After locating the line that contains "(431, 85) = (487, 371): purple" in the data below, set down exactly that line and each one after it through the line that contains "(478, 164) = (377, 387): turquoise", and nothing more.

--*--

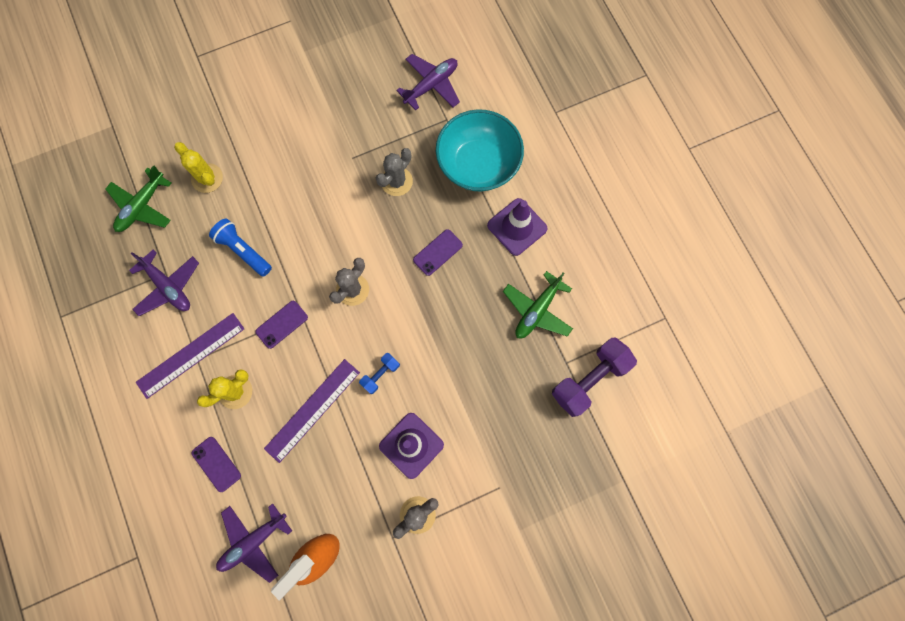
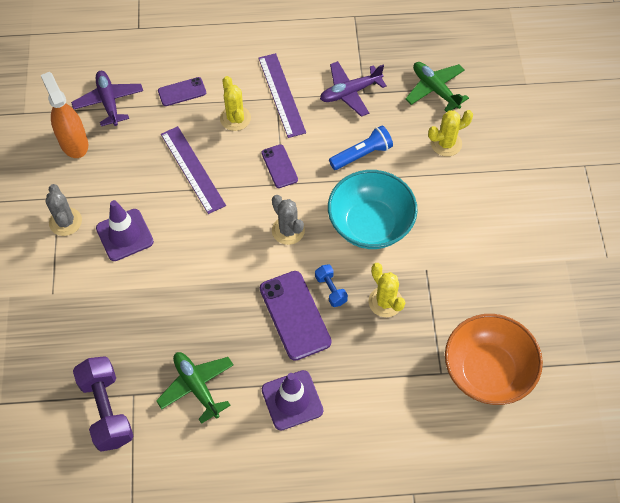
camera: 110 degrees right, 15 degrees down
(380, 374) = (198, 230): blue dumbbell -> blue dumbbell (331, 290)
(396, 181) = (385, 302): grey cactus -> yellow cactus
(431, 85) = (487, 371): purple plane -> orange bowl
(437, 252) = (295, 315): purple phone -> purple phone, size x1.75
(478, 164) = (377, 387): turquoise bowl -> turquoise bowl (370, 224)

--*--

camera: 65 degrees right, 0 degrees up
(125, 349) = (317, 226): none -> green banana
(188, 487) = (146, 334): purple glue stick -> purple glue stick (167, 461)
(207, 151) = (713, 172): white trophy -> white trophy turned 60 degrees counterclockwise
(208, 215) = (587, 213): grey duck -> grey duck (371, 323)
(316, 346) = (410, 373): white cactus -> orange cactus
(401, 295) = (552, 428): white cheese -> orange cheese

--*--

#### Expected output:
(431, 85) = (487, 371): purple plane -> orange bowl
(437, 252) = (295, 315): purple phone -> purple phone, size x1.75
(478, 164) = (377, 387): turquoise bowl -> turquoise bowl (370, 224)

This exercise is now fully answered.